What is required — Pick out each line in the listing below that contains the word "coordinate" and copy those lines.
--- Exercise materials ---
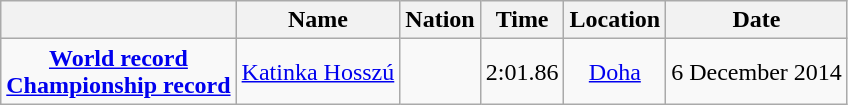
World recordChampionship record [118, 72]
Date [757, 20]
6 December 2014 [757, 72]
2:01.86 [522, 72]
Doha [615, 72]
Katinka Hosszú [318, 72]
Location [615, 20]
Name [318, 20]
Nation [440, 20]
Time [522, 20]
Locate the cell with the specified text and output its [x, y] center coordinate. 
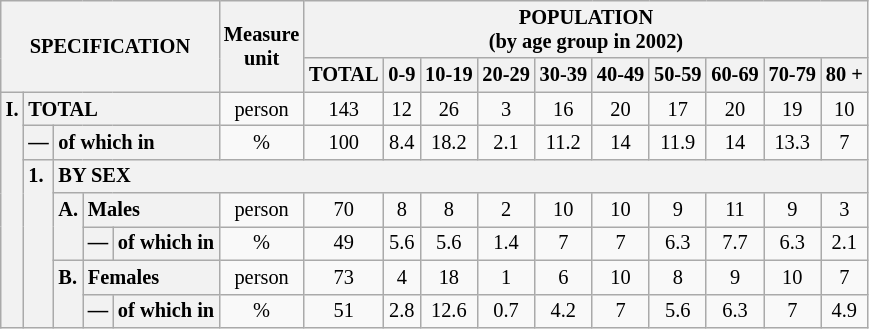
80 + [844, 75]
Males [151, 210]
18.2 [448, 142]
4 [402, 277]
11.9 [678, 142]
70 [344, 210]
20-29 [506, 75]
10-19 [448, 75]
B. [68, 294]
A. [68, 226]
Measure unit [262, 46]
73 [344, 277]
2.8 [402, 311]
12 [402, 109]
4.2 [564, 311]
51 [344, 311]
6 [564, 277]
0.7 [506, 311]
1. [38, 243]
BY SEX [461, 176]
12.6 [448, 311]
19 [792, 109]
2 [506, 210]
1 [506, 277]
49 [344, 243]
I. [12, 210]
13.3 [792, 142]
11.2 [564, 142]
8.4 [402, 142]
70-79 [792, 75]
26 [448, 109]
18 [448, 277]
17 [678, 109]
100 [344, 142]
60-69 [734, 75]
7.7 [734, 243]
POPULATION (by age group in 2002) [586, 29]
143 [344, 109]
16 [564, 109]
40-49 [620, 75]
SPECIFICATION [110, 46]
30-39 [564, 75]
0-9 [402, 75]
Females [151, 277]
1.4 [506, 243]
11 [734, 210]
4.9 [844, 311]
50-59 [678, 75]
---
Result of the task —
Locate the cell with the specified text and output its [x, y] center coordinate. 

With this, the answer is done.